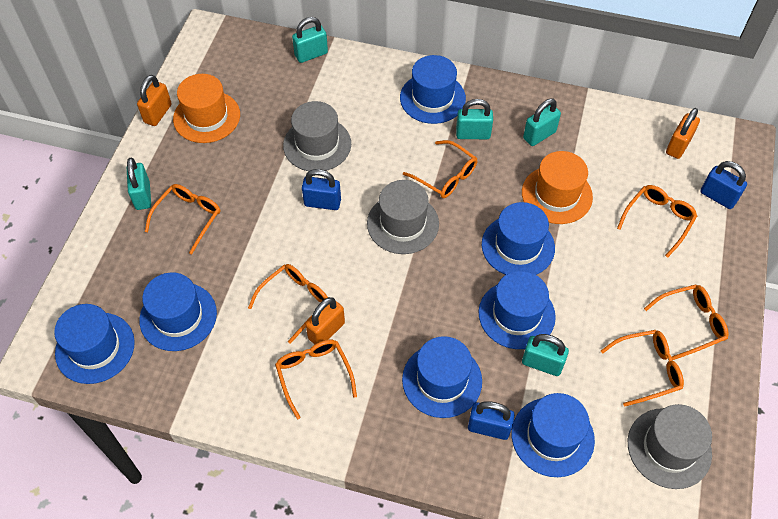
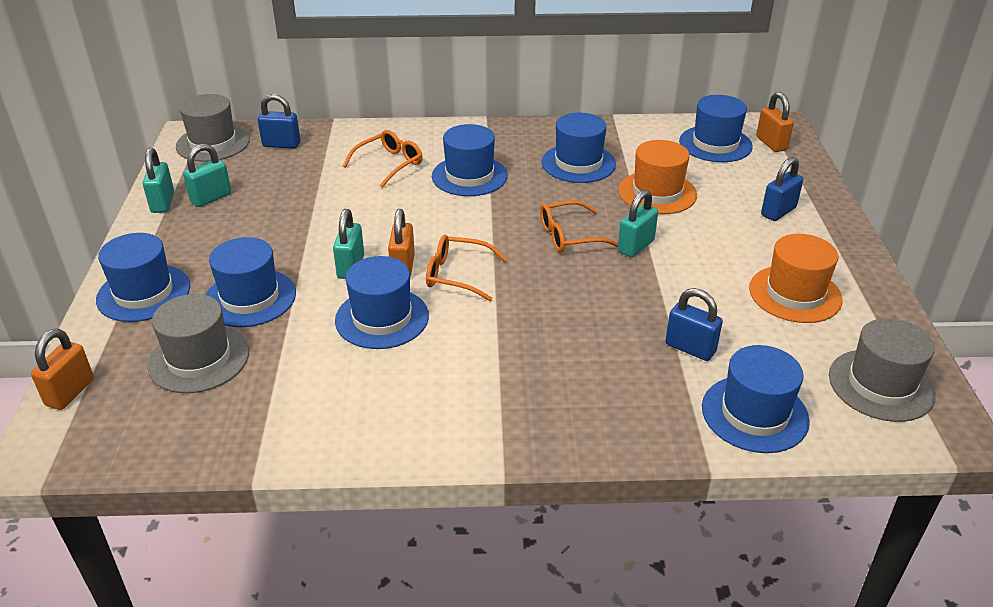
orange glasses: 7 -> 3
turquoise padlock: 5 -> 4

---

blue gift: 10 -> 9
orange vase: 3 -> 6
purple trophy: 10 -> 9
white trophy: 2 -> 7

▶ _INSTRUCTIONS TO FOLLOW_
Using the entries above, extract exactly the span from the line with "blue gift: 10 -> 9" to the line with "white trophy: 2 -> 7", both lines included; leave out everything else.

▶ _OUTPUT_
blue gift: 10 -> 9
orange vase: 3 -> 6
purple trophy: 10 -> 9
white trophy: 2 -> 7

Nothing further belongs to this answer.